:: SOURCE DATA ::
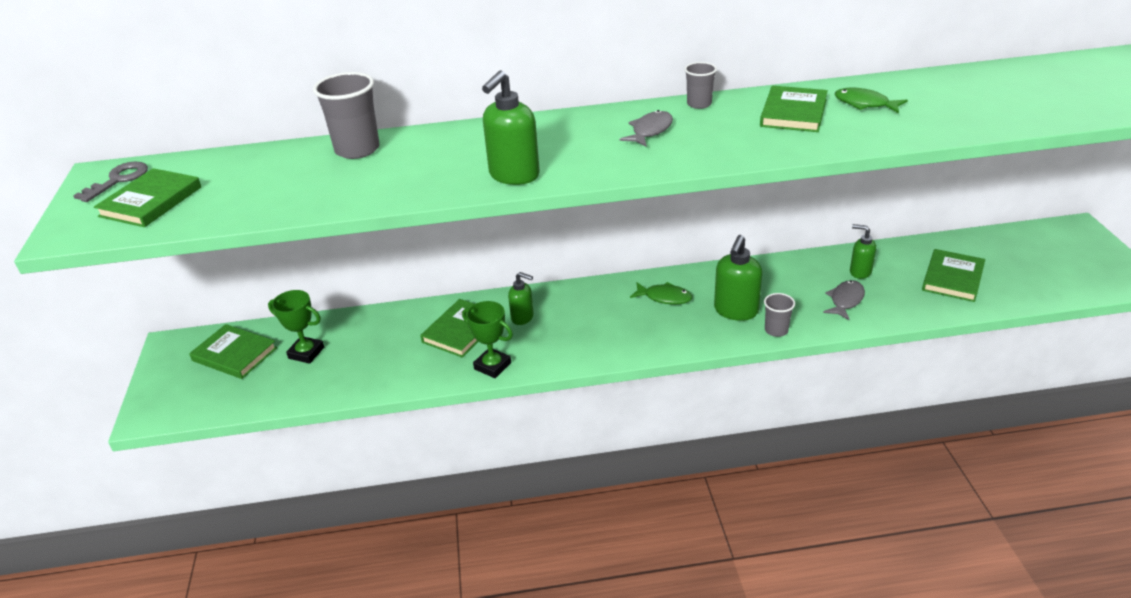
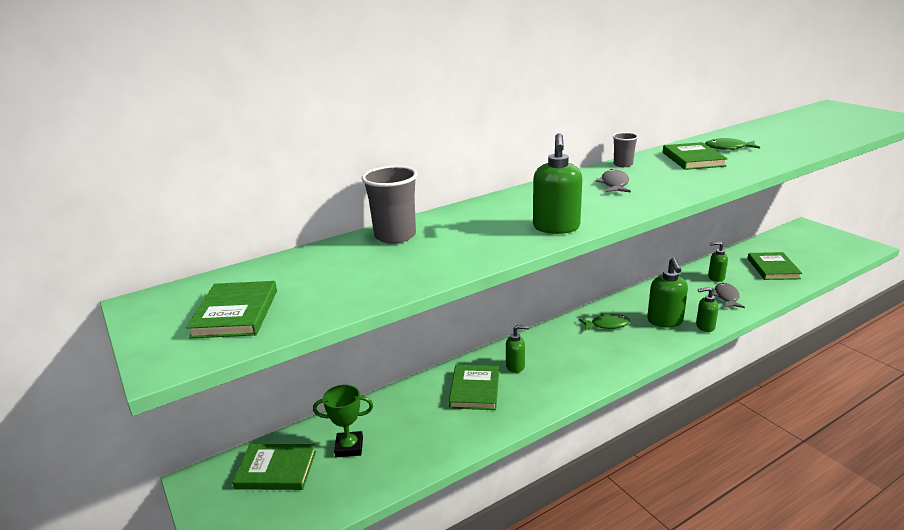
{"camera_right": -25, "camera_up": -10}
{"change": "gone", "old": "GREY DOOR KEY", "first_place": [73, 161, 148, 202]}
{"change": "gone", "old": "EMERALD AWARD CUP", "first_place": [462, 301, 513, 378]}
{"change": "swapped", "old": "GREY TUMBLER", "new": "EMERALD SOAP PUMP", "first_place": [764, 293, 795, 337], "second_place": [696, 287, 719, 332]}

:: WHAT TO WORK ON ::
The string to find is "GREY"; copy every line of the listing that has it.

:: COMPLETED EXERCISE ::
{"change": "gone", "old": "GREY DOOR KEY", "first_place": [73, 161, 148, 202]}
{"change": "swapped", "old": "GREY TUMBLER", "new": "EMERALD SOAP PUMP", "first_place": [764, 293, 795, 337], "second_place": [696, 287, 719, 332]}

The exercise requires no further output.